Exercise directions: When a record contains an image, skip the image and retype the rest of that record exactly.

Material supplied:

↓↓↓

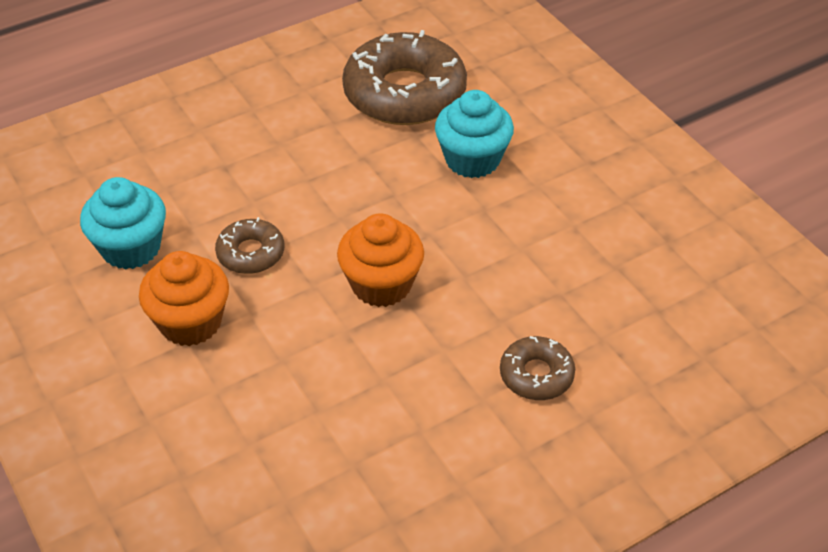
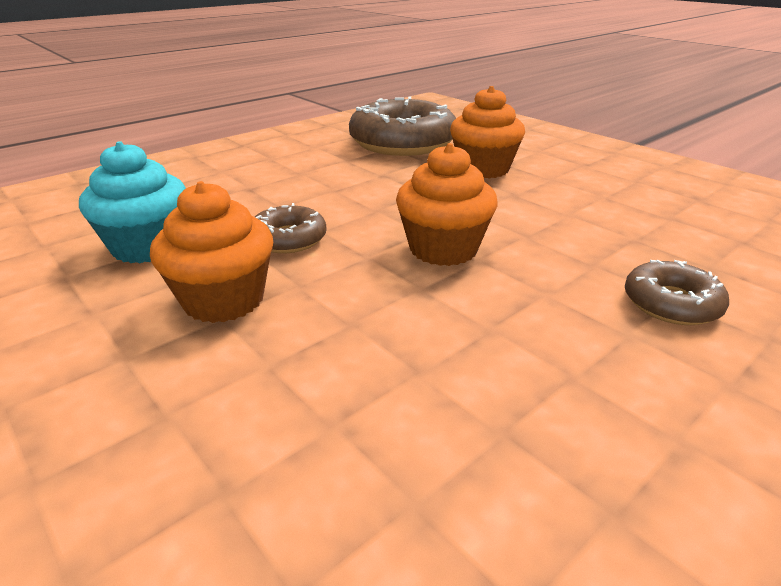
camera: 10 degrees left, 15 degrees down
(472, 159) = (483, 169): turquoise cupcake -> orange cupcake

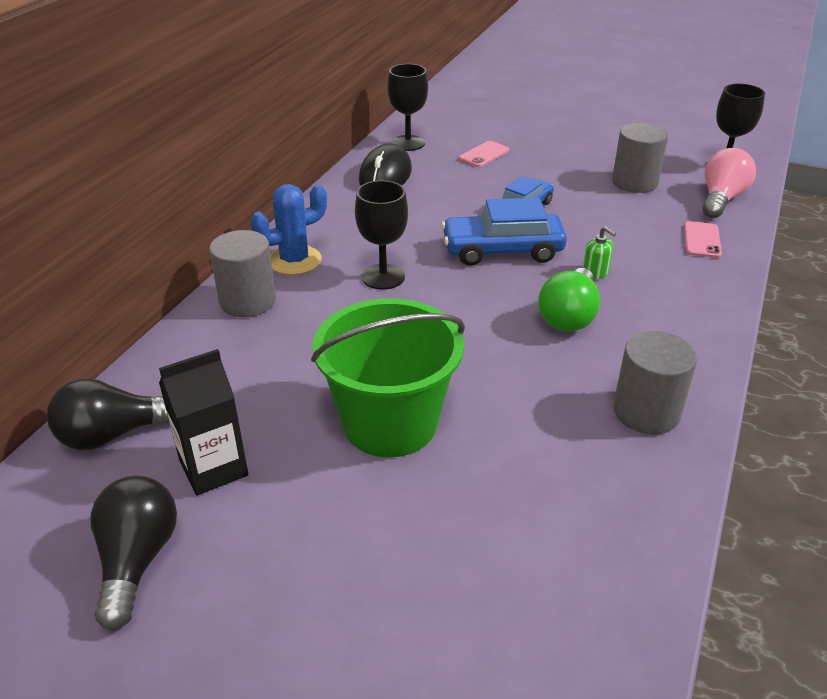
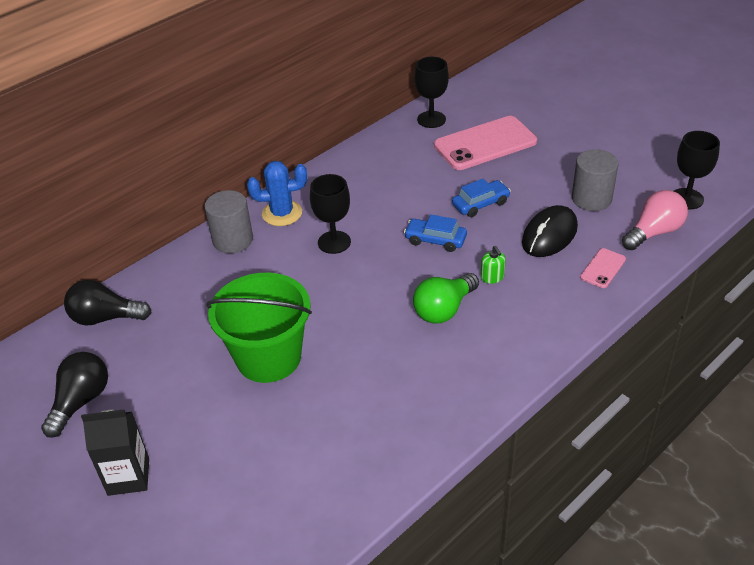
camera: 25 degrees right, 5 degrees up
(213, 468) = (149, 357): black carton -> black carton (128, 476)
(385, 175) = (393, 149): black mouse -> black mouse (549, 235)
(484, 154) = (485, 144): pink phone -> pink phone, size x2.15
(502, 250) = (435, 240): blue car -> blue car, size x0.63
(646, 412) = (442, 399): grey cylinder -> none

↑↑↑

Task solution:
camera: 10 degrees left, 15 degrees down
(472, 159) = (483, 169): turquoise cupcake -> orange cupcake

camera: 25 degrees right, 5 degrees up
(213, 468) = (149, 357): black carton -> black carton (128, 476)
(385, 175) = (393, 149): black mouse -> black mouse (549, 235)
(484, 154) = (485, 144): pink phone -> pink phone, size x2.15
(502, 250) = (435, 240): blue car -> blue car, size x0.63
(646, 412) = (442, 399): grey cylinder -> none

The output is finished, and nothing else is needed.